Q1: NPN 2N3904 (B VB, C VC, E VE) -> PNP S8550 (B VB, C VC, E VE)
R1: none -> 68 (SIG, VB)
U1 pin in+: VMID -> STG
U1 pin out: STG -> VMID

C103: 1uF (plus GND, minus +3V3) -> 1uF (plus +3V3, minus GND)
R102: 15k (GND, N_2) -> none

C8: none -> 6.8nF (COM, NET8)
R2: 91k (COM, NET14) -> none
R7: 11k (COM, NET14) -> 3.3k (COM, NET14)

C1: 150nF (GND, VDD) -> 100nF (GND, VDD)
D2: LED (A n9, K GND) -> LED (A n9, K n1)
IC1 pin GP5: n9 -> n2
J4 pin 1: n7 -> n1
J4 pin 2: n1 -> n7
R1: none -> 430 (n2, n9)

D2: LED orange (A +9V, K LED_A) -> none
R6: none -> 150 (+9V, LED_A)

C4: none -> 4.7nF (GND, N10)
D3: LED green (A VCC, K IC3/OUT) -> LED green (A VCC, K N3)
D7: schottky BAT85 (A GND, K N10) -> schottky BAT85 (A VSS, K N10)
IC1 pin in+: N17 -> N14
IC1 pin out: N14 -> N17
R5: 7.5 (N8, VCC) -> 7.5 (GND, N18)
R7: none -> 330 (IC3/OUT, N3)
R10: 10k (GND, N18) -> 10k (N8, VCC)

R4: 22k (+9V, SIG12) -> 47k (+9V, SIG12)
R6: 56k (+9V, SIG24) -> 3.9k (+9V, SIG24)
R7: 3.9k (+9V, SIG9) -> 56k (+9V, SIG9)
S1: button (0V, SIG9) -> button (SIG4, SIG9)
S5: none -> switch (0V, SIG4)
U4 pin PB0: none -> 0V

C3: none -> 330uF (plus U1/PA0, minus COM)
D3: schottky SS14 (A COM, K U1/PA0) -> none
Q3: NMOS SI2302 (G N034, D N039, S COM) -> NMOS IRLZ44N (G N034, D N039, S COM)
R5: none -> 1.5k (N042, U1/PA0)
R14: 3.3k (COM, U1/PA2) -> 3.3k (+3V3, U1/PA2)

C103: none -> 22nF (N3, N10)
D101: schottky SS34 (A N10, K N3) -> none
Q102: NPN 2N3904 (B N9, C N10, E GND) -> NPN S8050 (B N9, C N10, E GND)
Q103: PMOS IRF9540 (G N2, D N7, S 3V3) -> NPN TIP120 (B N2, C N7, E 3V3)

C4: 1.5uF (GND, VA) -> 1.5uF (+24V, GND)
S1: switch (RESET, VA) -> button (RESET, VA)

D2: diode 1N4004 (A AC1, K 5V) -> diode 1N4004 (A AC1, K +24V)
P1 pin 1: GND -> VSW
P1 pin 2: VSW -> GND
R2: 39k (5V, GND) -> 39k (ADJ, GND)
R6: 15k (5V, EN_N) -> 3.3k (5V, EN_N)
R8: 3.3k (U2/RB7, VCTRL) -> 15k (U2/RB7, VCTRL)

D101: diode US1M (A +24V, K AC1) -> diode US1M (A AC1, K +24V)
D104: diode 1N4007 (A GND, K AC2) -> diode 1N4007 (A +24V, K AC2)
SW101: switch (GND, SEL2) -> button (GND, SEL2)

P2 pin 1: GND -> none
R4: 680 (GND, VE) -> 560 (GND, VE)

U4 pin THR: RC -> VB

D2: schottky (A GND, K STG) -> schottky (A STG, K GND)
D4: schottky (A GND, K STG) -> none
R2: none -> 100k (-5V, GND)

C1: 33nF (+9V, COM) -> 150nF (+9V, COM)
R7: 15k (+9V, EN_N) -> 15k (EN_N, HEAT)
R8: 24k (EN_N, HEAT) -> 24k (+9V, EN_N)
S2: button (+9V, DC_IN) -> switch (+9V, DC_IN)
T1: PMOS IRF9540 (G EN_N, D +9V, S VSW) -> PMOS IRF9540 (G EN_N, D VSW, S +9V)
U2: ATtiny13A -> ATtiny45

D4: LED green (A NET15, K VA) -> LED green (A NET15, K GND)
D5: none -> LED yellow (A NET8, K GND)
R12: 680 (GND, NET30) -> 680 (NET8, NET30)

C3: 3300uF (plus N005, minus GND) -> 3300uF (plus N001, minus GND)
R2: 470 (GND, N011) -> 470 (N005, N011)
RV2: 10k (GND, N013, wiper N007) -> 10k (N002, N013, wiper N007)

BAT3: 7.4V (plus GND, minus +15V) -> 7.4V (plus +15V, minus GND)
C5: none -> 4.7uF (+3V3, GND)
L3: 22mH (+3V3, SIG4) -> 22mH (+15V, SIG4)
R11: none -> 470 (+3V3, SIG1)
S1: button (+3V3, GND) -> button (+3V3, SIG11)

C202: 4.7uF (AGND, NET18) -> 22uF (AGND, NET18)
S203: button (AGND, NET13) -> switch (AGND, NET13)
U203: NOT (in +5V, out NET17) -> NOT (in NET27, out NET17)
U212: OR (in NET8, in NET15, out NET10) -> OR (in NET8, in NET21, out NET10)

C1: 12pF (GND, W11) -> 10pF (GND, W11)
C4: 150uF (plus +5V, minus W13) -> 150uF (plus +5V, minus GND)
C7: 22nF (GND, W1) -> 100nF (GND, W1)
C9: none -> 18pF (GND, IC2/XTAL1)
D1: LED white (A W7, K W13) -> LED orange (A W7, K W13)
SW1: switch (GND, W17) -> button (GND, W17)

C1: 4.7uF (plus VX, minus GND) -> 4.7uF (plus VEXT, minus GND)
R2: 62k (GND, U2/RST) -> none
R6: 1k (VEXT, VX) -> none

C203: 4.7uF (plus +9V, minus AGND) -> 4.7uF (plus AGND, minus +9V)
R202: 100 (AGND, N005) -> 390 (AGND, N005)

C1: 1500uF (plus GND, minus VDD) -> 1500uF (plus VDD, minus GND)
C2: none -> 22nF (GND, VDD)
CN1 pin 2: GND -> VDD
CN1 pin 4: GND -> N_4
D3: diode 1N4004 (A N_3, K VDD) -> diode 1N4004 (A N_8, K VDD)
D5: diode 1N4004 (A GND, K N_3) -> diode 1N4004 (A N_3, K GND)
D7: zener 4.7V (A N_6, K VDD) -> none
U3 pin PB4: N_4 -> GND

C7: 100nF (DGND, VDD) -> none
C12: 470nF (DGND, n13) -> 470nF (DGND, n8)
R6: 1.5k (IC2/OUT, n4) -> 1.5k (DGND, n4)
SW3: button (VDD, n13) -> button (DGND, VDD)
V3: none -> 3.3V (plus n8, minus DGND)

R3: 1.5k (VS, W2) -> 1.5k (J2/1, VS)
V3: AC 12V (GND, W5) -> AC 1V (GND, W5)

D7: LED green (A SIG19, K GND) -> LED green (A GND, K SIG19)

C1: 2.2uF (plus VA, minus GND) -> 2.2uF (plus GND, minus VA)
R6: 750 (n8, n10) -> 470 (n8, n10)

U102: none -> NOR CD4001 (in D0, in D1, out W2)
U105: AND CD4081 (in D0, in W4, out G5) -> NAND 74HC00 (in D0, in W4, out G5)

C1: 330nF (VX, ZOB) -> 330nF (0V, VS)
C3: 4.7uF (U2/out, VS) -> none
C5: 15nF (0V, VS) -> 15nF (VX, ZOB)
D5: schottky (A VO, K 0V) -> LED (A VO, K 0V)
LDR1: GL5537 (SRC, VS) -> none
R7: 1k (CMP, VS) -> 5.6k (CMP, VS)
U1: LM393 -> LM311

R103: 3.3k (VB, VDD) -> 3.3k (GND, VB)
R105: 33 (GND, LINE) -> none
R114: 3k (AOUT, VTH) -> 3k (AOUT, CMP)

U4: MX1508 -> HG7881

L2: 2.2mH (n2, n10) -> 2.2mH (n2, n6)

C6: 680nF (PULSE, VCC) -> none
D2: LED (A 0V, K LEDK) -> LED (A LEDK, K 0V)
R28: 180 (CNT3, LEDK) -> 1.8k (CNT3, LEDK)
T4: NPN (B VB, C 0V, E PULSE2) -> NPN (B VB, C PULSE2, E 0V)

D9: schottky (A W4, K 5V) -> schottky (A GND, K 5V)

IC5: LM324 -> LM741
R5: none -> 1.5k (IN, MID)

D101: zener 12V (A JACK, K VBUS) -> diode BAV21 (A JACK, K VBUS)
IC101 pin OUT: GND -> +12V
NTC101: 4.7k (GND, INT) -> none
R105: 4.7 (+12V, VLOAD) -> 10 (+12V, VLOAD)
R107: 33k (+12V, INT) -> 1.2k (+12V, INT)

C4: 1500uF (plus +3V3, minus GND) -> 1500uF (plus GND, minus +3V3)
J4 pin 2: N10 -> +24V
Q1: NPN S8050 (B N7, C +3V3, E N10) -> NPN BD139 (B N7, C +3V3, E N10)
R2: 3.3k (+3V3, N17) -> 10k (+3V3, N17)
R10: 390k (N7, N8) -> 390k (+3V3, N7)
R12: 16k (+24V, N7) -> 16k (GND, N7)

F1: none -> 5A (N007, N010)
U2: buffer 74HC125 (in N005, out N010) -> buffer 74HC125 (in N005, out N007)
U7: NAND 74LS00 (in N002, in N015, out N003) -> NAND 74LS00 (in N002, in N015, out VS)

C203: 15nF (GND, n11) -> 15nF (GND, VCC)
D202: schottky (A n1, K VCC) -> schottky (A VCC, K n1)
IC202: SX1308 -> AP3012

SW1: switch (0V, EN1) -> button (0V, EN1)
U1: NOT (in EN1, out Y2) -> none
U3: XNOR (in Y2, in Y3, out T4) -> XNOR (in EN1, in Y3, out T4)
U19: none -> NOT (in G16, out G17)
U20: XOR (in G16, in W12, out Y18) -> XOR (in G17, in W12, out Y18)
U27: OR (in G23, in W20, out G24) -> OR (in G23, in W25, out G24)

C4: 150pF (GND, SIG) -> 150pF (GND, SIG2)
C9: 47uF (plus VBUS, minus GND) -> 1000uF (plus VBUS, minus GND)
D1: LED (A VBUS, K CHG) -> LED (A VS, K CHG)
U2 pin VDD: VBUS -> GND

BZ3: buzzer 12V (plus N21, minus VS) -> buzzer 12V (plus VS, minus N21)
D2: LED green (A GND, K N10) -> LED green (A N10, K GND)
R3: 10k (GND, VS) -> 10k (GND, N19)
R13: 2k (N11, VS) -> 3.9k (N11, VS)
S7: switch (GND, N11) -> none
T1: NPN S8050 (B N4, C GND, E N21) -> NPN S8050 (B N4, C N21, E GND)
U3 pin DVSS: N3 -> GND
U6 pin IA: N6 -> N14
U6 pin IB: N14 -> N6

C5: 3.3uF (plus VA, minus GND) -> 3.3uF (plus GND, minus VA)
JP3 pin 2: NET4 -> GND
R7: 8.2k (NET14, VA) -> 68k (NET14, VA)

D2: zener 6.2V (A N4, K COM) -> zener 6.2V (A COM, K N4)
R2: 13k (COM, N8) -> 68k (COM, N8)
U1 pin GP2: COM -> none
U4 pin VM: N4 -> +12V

> Task
Of all the entries above, output exactly the lines between the one holding "D202: schottky (A" and the one holding "U19: none -> NOT (in G16, out G17)", inclusive.

> Answer to the problem
D202: schottky (A n1, K VCC) -> schottky (A VCC, K n1)
IC202: SX1308 -> AP3012

SW1: switch (0V, EN1) -> button (0V, EN1)
U1: NOT (in EN1, out Y2) -> none
U3: XNOR (in Y2, in Y3, out T4) -> XNOR (in EN1, in Y3, out T4)
U19: none -> NOT (in G16, out G17)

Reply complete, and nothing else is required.